[Task goal] Take the line containing "TR1: PNP S8550" and every line after it to the end of the records, and copy them exactly, excluding pictures.
----- Excerpted records -----
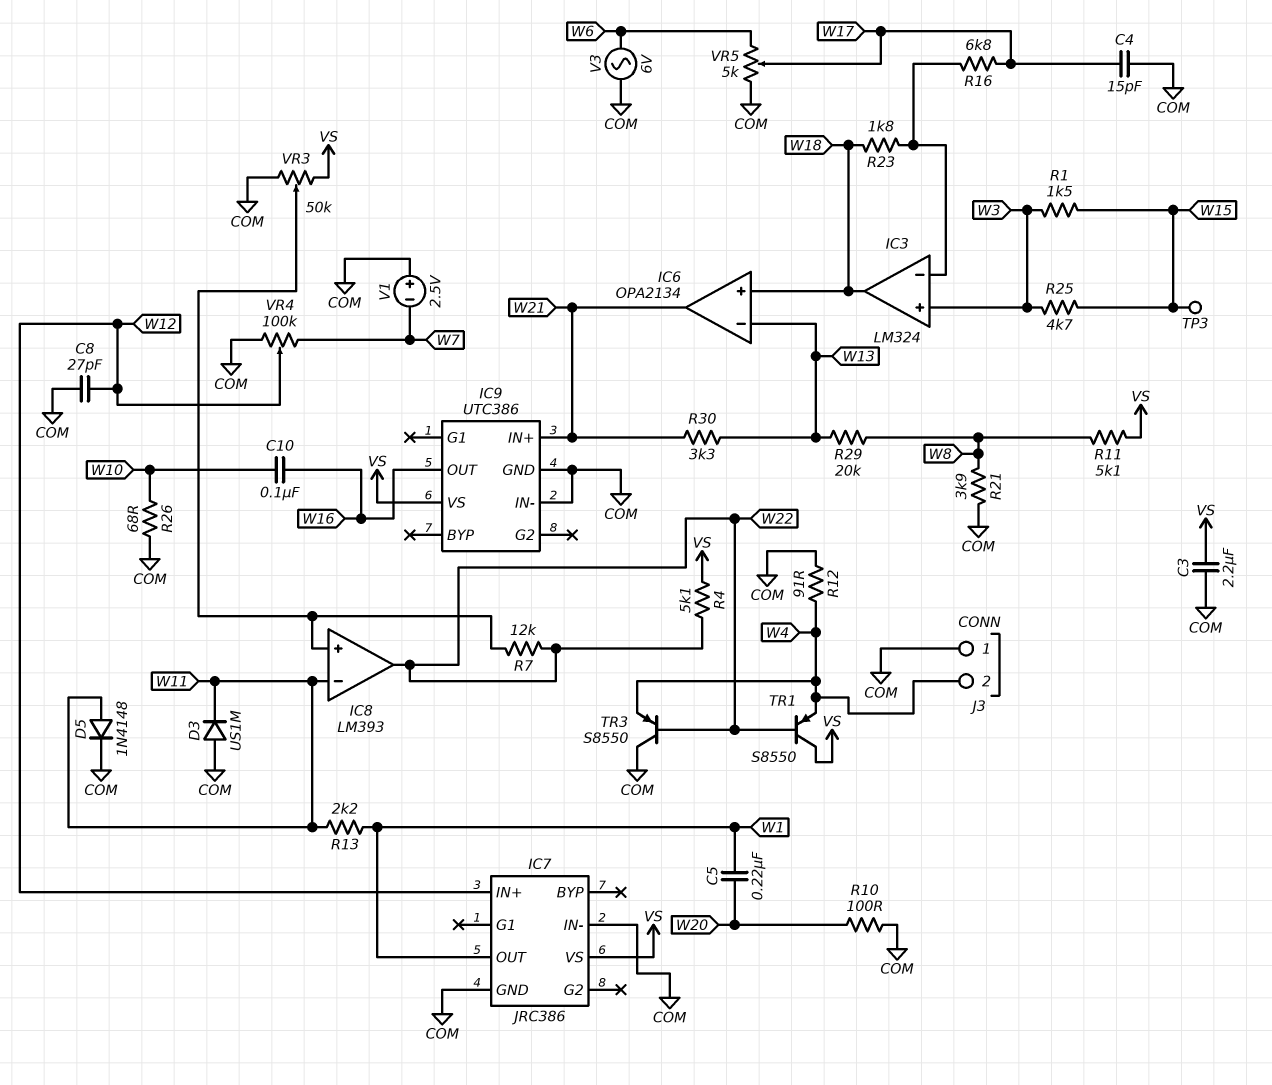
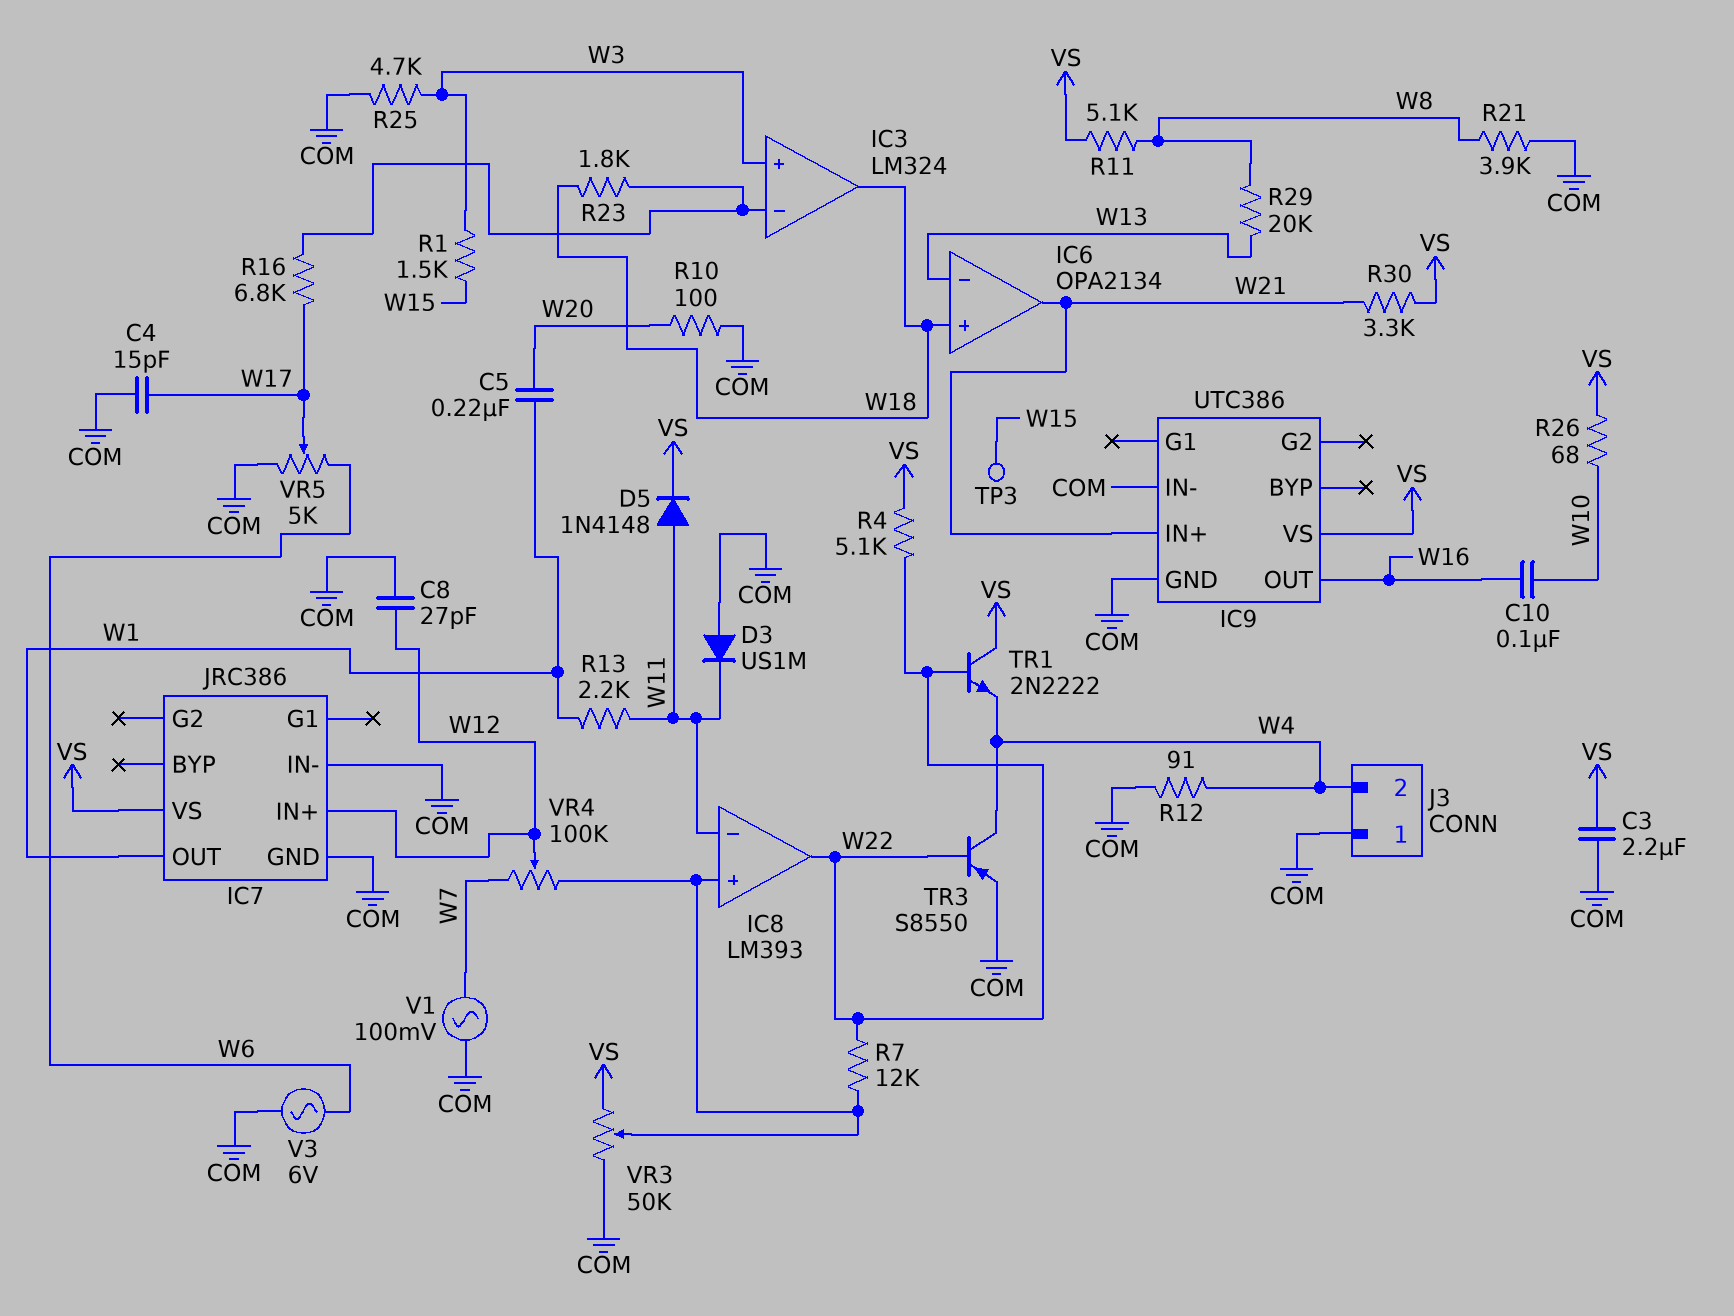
D5: diode 1N4148 (A W11, K COM) -> diode 1N4148 (A W11, K VS)
R25: 4.7k (W3, W15) -> 4.7k (COM, W3)
R26: 68 (COM, W10) -> 68 (VS, W10)
R30: 3.3k (W13, W21) -> 3.3k (VS, W21)
TR1: PNP S8550 (B W22, C VS, E W4) -> NPN 2N2222 (B W22, C VS, E W4)
TR3: PNP S8550 (B W22, C COM, E W4) -> PNP S8550 (B W22, C W4, E COM)
V1: 2.5V (plus COM, minus W7) -> AC 100mV (COM, W7)
VR4: 100k (COM, W7, wiper W12) -> 100k (IC8/in+, W7, wiper W12)

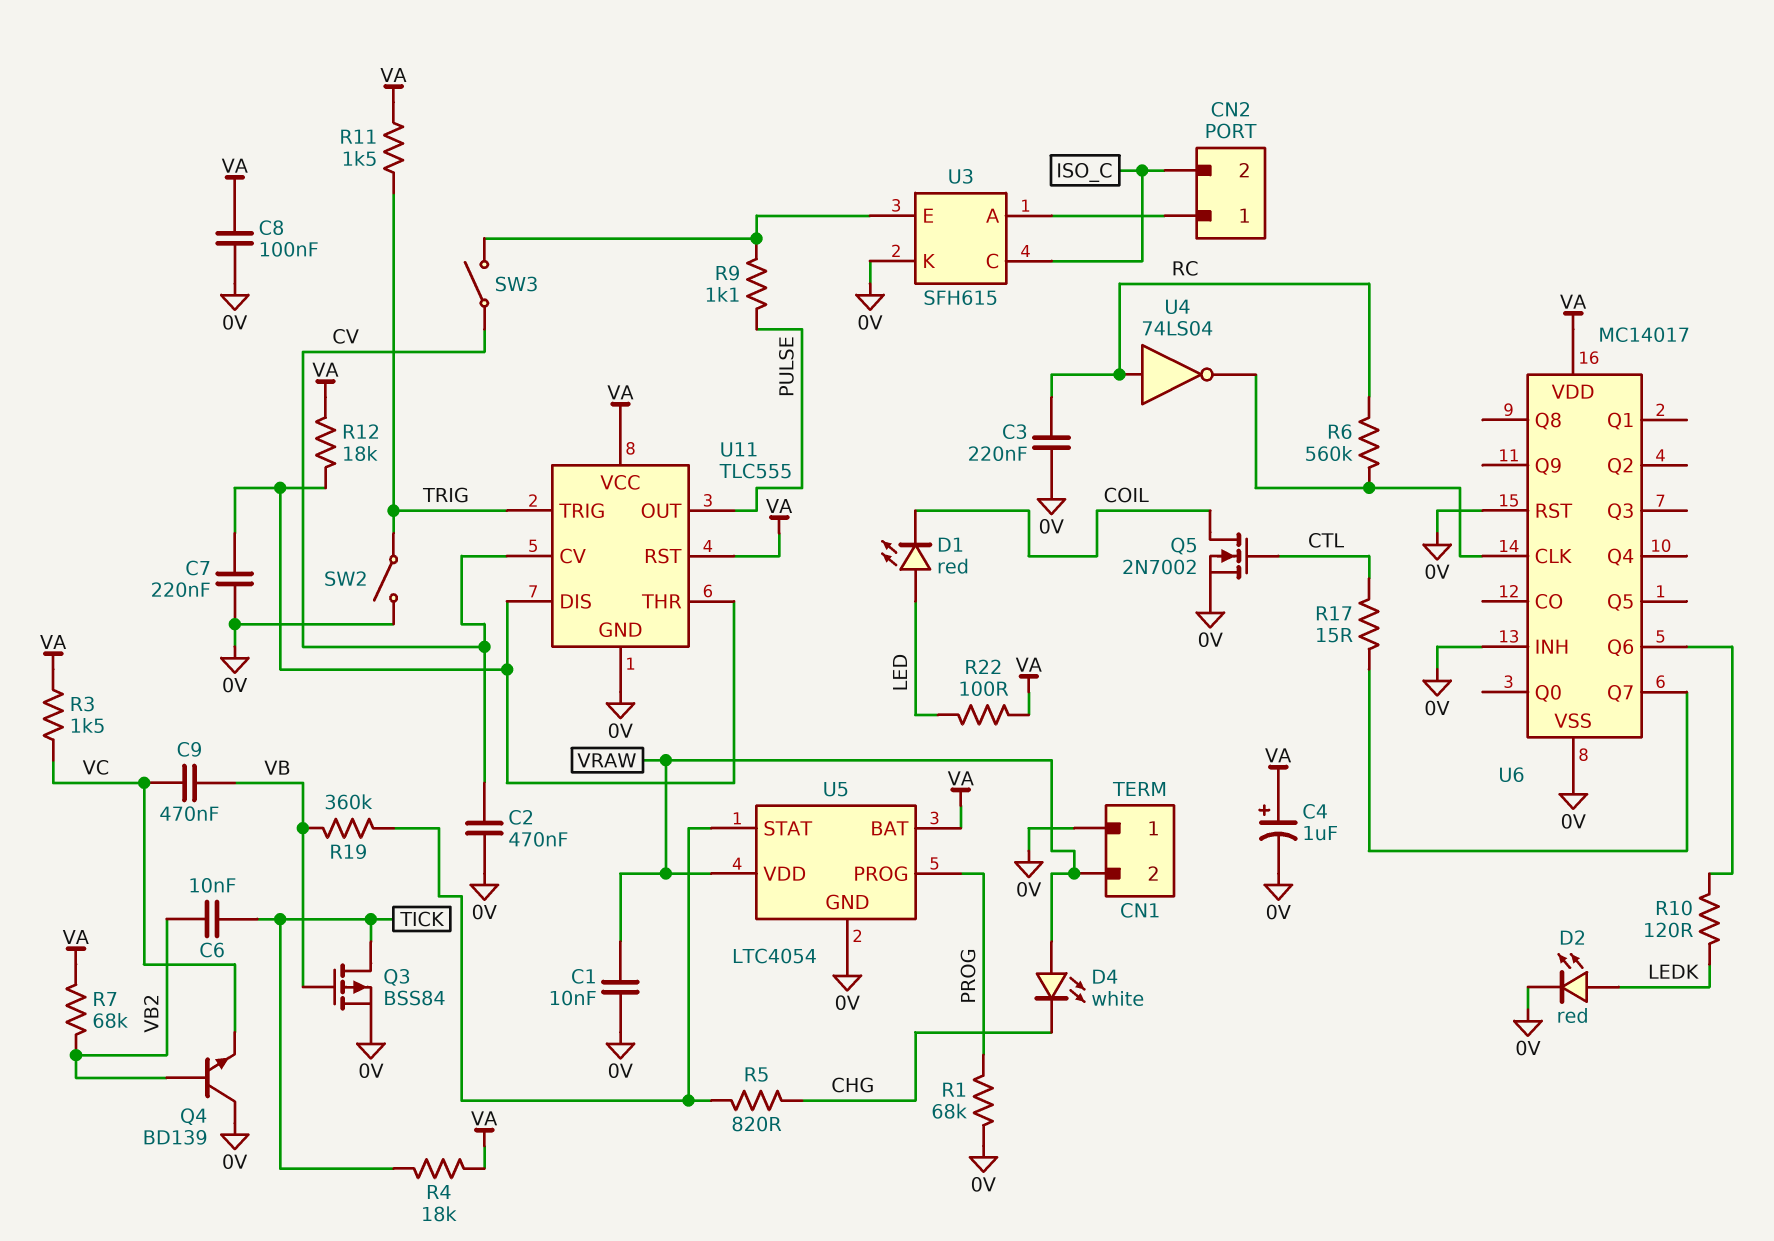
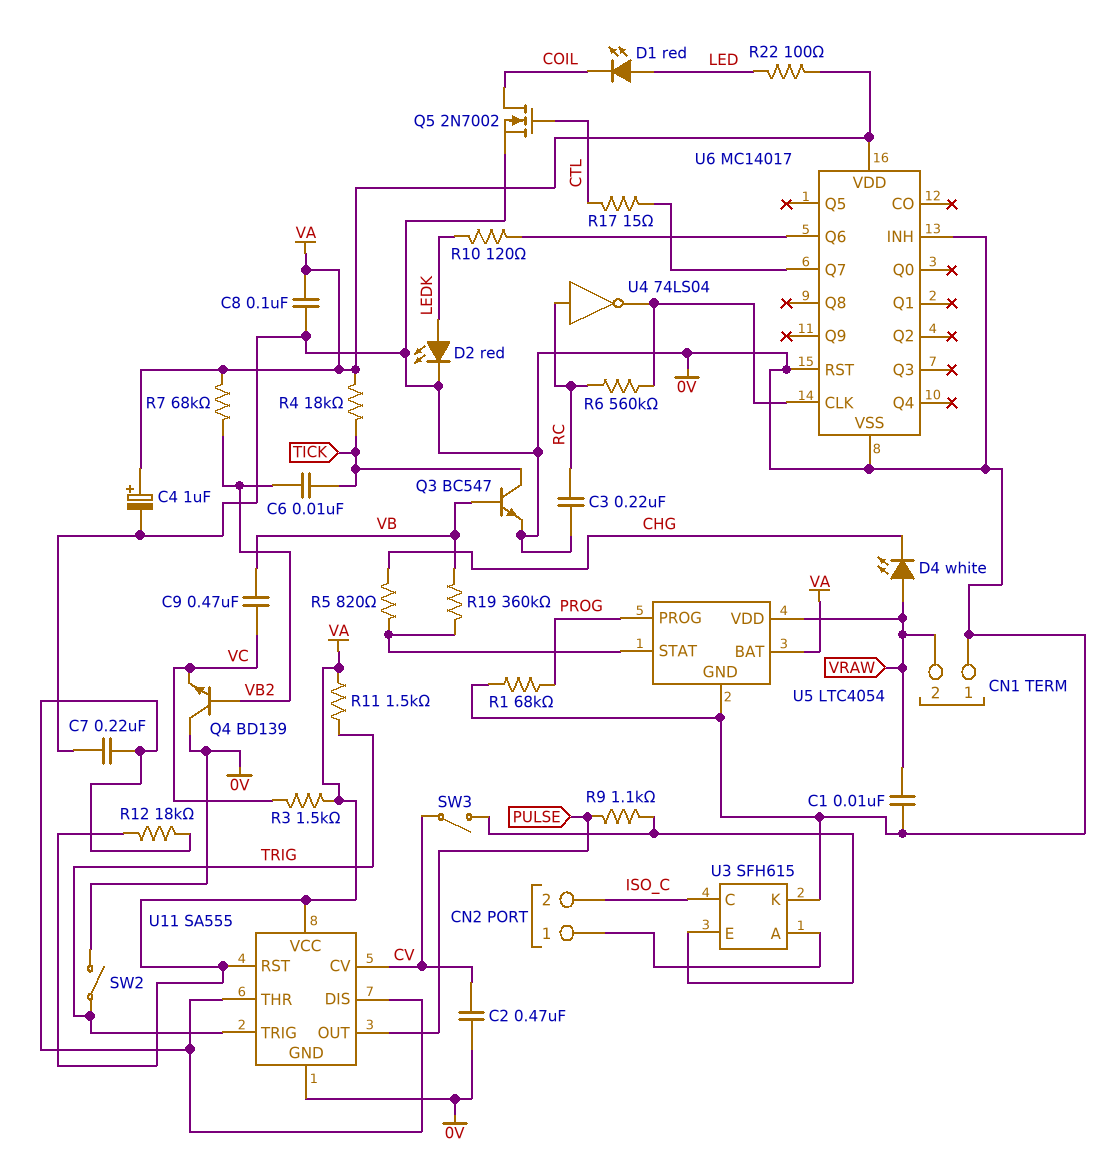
Q3: PMOS BSS84 (G VB, D TICK, S 0V) -> NPN BC547 (B VB, C TICK, E 0V)
U11: TLC555 -> SA555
-----
[Answer for this exercise]
TR1: PNP S8550 (B W22, C VS, E W4) -> NPN 2N2222 (B W22, C VS, E W4)
TR3: PNP S8550 (B W22, C COM, E W4) -> PNP S8550 (B W22, C W4, E COM)
V1: 2.5V (plus COM, minus W7) -> AC 100mV (COM, W7)
VR4: 100k (COM, W7, wiper W12) -> 100k (IC8/in+, W7, wiper W12)

Q3: PMOS BSS84 (G VB, D TICK, S 0V) -> NPN BC547 (B VB, C TICK, E 0V)
U11: TLC555 -> SA555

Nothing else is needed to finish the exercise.